Given data START
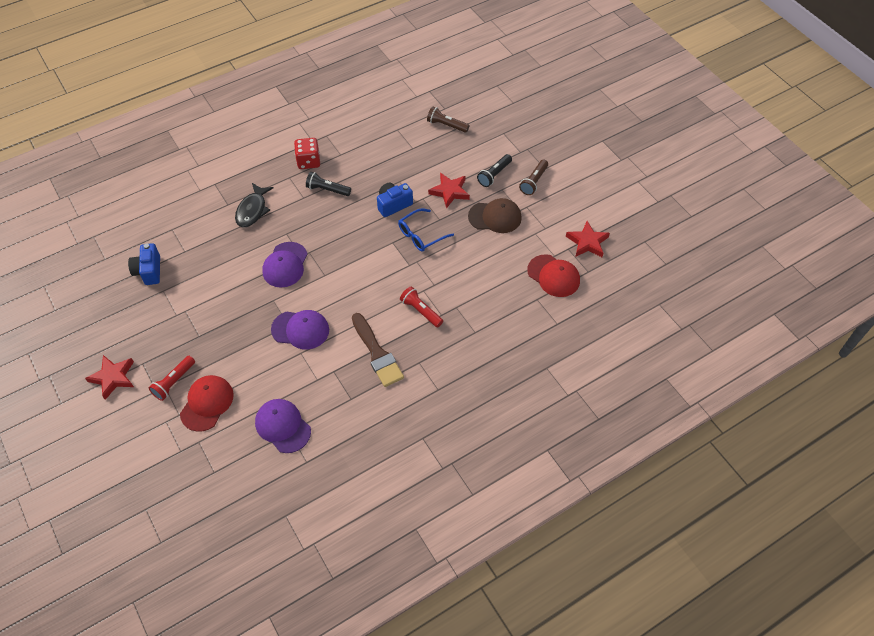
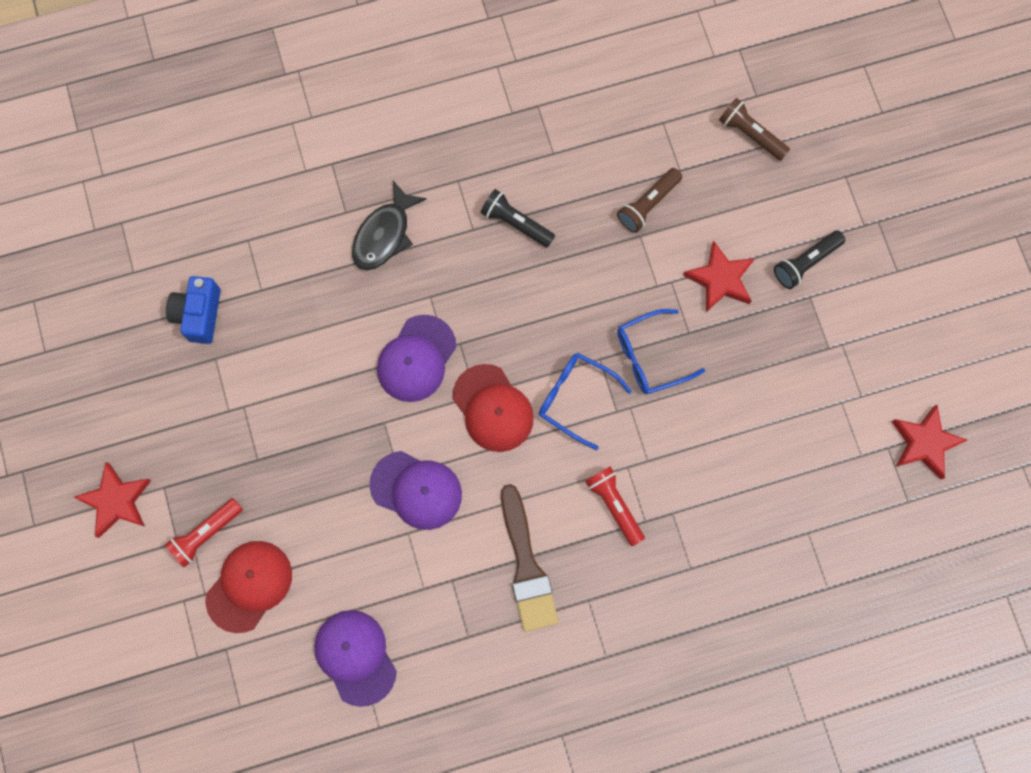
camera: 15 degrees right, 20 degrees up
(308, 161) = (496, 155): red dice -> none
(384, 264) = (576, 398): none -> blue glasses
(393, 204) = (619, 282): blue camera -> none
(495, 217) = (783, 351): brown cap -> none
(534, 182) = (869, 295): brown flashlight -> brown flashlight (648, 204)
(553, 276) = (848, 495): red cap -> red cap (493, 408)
Given data END
Given data START
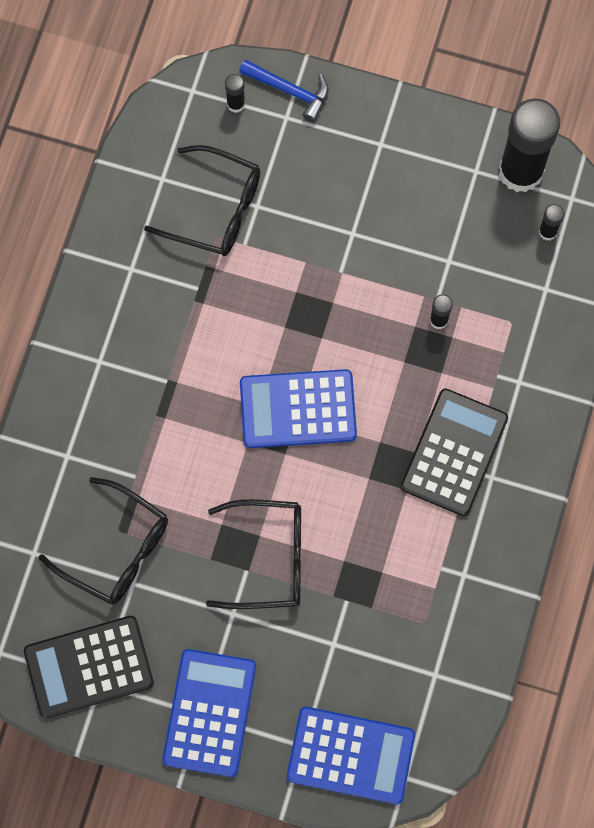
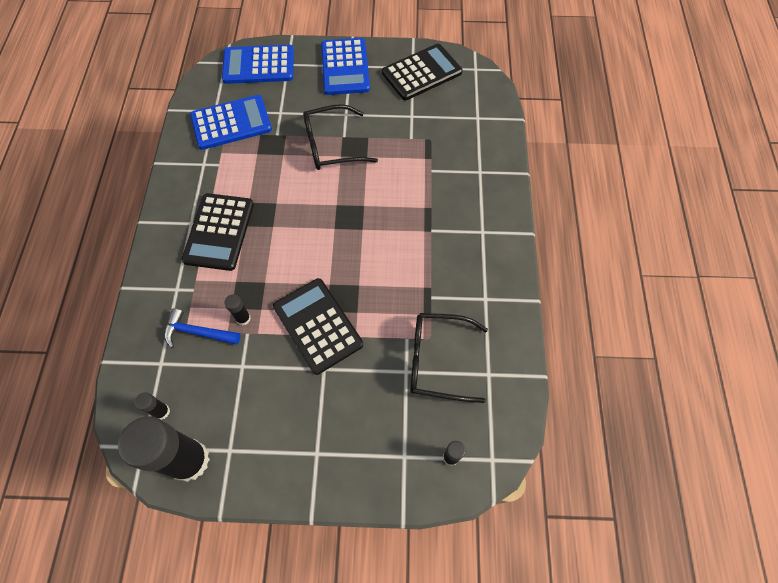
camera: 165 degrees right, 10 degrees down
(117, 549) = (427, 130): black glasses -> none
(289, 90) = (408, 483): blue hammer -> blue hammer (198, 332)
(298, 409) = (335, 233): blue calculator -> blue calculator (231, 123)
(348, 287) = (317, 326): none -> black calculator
Given data END
→ Required work:
From the records above, determine how many lines hold "right" and give only that number.

→ Solution to this exercise:
2